**Description of the task**
Copy every record exactly. Nothing may be skipped.

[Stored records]
+ + + + +

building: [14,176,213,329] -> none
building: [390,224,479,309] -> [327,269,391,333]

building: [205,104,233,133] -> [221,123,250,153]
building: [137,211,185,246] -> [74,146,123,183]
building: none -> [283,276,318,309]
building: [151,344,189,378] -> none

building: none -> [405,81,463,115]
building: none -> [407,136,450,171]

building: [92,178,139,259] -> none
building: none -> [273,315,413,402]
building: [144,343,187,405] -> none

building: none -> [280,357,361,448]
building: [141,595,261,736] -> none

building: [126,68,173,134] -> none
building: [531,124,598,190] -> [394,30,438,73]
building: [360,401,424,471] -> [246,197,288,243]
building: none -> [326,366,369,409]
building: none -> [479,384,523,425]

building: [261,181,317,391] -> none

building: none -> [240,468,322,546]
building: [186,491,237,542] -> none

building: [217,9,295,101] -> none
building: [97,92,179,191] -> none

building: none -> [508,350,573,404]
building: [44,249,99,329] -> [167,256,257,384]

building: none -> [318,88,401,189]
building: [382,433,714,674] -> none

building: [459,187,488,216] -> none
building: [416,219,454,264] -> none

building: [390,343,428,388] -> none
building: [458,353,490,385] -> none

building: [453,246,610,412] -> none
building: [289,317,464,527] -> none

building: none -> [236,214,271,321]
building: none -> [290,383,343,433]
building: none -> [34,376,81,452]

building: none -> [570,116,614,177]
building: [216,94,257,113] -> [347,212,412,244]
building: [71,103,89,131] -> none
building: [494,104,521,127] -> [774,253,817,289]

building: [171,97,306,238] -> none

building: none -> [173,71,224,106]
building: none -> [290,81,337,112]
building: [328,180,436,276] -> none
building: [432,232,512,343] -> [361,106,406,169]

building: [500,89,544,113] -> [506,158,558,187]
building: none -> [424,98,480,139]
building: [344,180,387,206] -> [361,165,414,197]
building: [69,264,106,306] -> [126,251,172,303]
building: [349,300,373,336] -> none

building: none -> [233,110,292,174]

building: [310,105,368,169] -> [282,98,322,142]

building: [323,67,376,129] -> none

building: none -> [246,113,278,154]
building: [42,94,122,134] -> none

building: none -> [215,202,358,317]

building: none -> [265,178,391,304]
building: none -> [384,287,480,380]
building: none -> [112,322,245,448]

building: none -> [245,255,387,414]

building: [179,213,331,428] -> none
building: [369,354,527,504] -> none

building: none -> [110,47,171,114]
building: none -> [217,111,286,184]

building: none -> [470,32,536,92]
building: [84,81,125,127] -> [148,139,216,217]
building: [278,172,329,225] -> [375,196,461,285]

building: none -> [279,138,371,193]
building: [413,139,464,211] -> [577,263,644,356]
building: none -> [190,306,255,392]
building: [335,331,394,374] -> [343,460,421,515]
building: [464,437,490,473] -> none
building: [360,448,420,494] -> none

+ + + + +

**Response below**
building: [14,176,213,329] -> none
building: [390,224,479,309] -> [327,269,391,333]

building: [205,104,233,133] -> [221,123,250,153]
building: [137,211,185,246] -> [74,146,123,183]
building: none -> [283,276,318,309]
building: [151,344,189,378] -> none

building: none -> [405,81,463,115]
building: none -> [407,136,450,171]

building: [92,178,139,259] -> none
building: none -> [273,315,413,402]
building: [144,343,187,405] -> none

building: none -> [280,357,361,448]
building: [141,595,261,736] -> none

building: [126,68,173,134] -> none
building: [531,124,598,190] -> [394,30,438,73]
building: [360,401,424,471] -> [246,197,288,243]
building: none -> [326,366,369,409]
building: none -> [479,384,523,425]

building: [261,181,317,391] -> none

building: none -> [240,468,322,546]
building: [186,491,237,542] -> none

building: [217,9,295,101] -> none
building: [97,92,179,191] -> none

building: none -> [508,350,573,404]
building: [44,249,99,329] -> [167,256,257,384]

building: none -> [318,88,401,189]
building: [382,433,714,674] -> none

building: [459,187,488,216] -> none
building: [416,219,454,264] -> none

building: [390,343,428,388] -> none
building: [458,353,490,385] -> none

building: [453,246,610,412] -> none
building: [289,317,464,527] -> none

building: none -> [236,214,271,321]
building: none -> [290,383,343,433]
building: none -> [34,376,81,452]

building: none -> [570,116,614,177]
building: [216,94,257,113] -> [347,212,412,244]
building: [71,103,89,131] -> none
building: [494,104,521,127] -> [774,253,817,289]

building: [171,97,306,238] -> none

building: none -> [173,71,224,106]
building: none -> [290,81,337,112]
building: [328,180,436,276] -> none
building: [432,232,512,343] -> [361,106,406,169]

building: [500,89,544,113] -> [506,158,558,187]
building: none -> [424,98,480,139]
building: [344,180,387,206] -> [361,165,414,197]
building: [69,264,106,306] -> [126,251,172,303]
building: [349,300,373,336] -> none

building: none -> [233,110,292,174]

building: [310,105,368,169] -> [282,98,322,142]

building: [323,67,376,129] -> none

building: none -> [246,113,278,154]
building: [42,94,122,134] -> none

building: none -> [215,202,358,317]

building: none -> [265,178,391,304]
building: none -> [384,287,480,380]
building: none -> [112,322,245,448]

building: none -> [245,255,387,414]

building: [179,213,331,428] -> none
building: [369,354,527,504] -> none

building: none -> [110,47,171,114]
building: none -> [217,111,286,184]

building: none -> [470,32,536,92]
building: [84,81,125,127] -> [148,139,216,217]
building: [278,172,329,225] -> [375,196,461,285]

building: none -> [279,138,371,193]
building: [413,139,464,211] -> [577,263,644,356]
building: none -> [190,306,255,392]
building: [335,331,394,374] -> [343,460,421,515]
building: [464,437,490,473] -> none
building: [360,448,420,494] -> none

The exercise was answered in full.